◆ Given information ◆
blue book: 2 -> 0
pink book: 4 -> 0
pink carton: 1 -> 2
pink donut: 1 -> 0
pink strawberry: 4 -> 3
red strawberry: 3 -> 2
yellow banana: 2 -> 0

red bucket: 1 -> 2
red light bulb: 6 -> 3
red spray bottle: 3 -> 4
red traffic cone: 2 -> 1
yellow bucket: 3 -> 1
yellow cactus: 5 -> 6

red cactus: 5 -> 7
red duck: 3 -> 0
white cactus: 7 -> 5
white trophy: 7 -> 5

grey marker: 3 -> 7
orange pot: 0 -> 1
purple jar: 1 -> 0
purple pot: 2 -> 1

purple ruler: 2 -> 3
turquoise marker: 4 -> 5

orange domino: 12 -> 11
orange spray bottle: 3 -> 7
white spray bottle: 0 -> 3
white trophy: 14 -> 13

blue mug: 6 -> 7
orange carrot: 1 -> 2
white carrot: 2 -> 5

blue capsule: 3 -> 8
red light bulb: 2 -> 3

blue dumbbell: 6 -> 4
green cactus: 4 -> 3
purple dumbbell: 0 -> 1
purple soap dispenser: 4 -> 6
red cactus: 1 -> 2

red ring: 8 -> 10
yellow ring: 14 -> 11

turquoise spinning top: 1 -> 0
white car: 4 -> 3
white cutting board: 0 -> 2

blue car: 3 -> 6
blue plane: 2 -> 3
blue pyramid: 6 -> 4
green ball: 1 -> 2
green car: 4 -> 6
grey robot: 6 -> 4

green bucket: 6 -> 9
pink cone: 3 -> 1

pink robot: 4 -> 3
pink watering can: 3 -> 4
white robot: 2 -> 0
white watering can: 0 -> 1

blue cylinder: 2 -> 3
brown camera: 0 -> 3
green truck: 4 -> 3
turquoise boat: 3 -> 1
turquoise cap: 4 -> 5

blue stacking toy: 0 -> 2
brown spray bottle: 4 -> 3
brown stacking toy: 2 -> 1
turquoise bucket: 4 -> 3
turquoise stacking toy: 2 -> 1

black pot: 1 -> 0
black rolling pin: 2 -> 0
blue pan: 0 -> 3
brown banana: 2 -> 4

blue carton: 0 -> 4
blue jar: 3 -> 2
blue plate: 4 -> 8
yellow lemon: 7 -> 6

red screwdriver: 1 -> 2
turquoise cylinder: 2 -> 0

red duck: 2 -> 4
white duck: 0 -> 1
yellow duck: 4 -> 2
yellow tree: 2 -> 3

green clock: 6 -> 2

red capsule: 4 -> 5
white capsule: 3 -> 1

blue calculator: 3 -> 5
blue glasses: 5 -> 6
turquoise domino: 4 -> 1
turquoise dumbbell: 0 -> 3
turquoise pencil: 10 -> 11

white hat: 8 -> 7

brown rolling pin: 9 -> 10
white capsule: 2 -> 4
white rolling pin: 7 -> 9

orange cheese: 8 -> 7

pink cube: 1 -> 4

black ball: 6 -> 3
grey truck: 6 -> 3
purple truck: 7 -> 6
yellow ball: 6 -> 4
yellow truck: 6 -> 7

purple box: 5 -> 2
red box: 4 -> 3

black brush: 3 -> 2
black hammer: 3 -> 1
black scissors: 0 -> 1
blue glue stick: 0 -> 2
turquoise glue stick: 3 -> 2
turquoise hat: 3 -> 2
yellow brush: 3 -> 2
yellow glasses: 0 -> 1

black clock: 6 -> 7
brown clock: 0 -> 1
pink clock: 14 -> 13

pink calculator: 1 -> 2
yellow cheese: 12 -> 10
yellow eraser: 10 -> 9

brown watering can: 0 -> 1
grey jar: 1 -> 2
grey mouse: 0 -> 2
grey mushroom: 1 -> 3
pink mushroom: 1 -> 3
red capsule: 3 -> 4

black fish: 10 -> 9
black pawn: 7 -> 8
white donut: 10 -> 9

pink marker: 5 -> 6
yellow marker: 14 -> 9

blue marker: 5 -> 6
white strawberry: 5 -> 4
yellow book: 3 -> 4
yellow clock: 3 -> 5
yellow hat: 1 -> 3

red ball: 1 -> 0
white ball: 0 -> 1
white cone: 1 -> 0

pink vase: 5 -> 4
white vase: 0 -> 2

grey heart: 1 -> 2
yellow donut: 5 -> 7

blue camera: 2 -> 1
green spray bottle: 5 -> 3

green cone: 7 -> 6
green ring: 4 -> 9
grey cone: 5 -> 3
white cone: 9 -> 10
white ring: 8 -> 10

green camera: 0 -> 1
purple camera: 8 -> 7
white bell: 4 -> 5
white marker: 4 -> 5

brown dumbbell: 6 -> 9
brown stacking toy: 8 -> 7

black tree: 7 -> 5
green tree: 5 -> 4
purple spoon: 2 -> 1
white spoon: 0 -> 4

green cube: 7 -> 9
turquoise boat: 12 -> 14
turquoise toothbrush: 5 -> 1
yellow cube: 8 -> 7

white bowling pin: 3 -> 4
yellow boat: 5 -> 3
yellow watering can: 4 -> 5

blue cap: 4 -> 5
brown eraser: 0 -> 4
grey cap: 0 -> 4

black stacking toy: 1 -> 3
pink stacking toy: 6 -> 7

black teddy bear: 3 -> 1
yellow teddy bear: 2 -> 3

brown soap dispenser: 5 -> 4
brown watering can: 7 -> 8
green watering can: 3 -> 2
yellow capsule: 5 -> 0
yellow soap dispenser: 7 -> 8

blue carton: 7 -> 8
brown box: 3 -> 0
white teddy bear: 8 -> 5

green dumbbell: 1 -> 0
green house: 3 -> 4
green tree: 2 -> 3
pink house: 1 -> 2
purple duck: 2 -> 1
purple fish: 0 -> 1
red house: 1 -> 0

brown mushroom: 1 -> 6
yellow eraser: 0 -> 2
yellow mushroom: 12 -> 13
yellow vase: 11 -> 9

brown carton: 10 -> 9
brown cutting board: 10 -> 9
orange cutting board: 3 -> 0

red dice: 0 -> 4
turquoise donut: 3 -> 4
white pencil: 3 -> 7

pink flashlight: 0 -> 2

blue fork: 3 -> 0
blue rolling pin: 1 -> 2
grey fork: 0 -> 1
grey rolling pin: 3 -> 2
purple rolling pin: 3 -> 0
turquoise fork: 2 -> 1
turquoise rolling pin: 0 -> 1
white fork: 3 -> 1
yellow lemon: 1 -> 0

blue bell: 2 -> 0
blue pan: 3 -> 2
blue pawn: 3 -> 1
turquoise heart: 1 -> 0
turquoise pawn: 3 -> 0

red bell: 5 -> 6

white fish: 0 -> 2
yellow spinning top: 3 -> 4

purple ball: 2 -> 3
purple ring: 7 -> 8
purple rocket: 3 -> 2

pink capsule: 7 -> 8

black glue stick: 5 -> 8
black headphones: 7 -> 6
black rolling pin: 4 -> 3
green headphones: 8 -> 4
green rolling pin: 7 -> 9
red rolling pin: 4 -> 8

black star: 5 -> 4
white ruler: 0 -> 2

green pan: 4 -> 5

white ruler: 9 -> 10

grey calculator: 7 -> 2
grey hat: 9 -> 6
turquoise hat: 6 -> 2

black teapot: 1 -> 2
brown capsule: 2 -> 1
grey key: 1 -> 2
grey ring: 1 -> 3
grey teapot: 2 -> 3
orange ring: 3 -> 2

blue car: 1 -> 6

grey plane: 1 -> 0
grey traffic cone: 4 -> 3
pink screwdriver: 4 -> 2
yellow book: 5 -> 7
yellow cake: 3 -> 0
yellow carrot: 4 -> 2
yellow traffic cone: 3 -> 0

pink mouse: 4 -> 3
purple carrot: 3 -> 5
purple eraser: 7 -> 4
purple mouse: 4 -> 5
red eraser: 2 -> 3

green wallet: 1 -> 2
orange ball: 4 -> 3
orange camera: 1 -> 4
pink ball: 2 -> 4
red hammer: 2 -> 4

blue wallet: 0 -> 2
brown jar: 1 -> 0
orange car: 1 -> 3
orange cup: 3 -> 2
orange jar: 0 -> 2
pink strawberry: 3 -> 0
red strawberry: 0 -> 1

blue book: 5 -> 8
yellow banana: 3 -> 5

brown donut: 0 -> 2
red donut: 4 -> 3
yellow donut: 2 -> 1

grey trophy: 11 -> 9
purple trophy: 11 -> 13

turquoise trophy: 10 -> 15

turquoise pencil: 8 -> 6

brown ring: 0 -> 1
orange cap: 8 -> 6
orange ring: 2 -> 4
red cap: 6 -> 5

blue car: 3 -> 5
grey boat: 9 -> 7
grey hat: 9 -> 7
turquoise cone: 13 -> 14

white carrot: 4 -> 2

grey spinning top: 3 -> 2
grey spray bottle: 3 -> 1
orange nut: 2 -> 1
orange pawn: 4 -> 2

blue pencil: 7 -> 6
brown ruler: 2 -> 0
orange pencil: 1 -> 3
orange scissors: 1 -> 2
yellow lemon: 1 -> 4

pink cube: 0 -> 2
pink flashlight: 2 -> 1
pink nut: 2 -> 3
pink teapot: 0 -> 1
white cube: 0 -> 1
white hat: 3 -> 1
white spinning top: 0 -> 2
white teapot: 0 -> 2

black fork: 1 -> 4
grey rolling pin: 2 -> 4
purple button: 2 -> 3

◆ Work request ◆
Copy only this part of the entries above: the line with "yellow ring: 14 -> 11", the line with "black ball: 6 -> 3", and the lines between, all exactly as written.

◆ Result for this task ◆
yellow ring: 14 -> 11

turquoise spinning top: 1 -> 0
white car: 4 -> 3
white cutting board: 0 -> 2

blue car: 3 -> 6
blue plane: 2 -> 3
blue pyramid: 6 -> 4
green ball: 1 -> 2
green car: 4 -> 6
grey robot: 6 -> 4

green bucket: 6 -> 9
pink cone: 3 -> 1

pink robot: 4 -> 3
pink watering can: 3 -> 4
white robot: 2 -> 0
white watering can: 0 -> 1

blue cylinder: 2 -> 3
brown camera: 0 -> 3
green truck: 4 -> 3
turquoise boat: 3 -> 1
turquoise cap: 4 -> 5

blue stacking toy: 0 -> 2
brown spray bottle: 4 -> 3
brown stacking toy: 2 -> 1
turquoise bucket: 4 -> 3
turquoise stacking toy: 2 -> 1

black pot: 1 -> 0
black rolling pin: 2 -> 0
blue pan: 0 -> 3
brown banana: 2 -> 4

blue carton: 0 -> 4
blue jar: 3 -> 2
blue plate: 4 -> 8
yellow lemon: 7 -> 6

red screwdriver: 1 -> 2
turquoise cylinder: 2 -> 0

red duck: 2 -> 4
white duck: 0 -> 1
yellow duck: 4 -> 2
yellow tree: 2 -> 3

green clock: 6 -> 2

red capsule: 4 -> 5
white capsule: 3 -> 1

blue calculator: 3 -> 5
blue glasses: 5 -> 6
turquoise domino: 4 -> 1
turquoise dumbbell: 0 -> 3
turquoise pencil: 10 -> 11

white hat: 8 -> 7

brown rolling pin: 9 -> 10
white capsule: 2 -> 4
white rolling pin: 7 -> 9

orange cheese: 8 -> 7

pink cube: 1 -> 4

black ball: 6 -> 3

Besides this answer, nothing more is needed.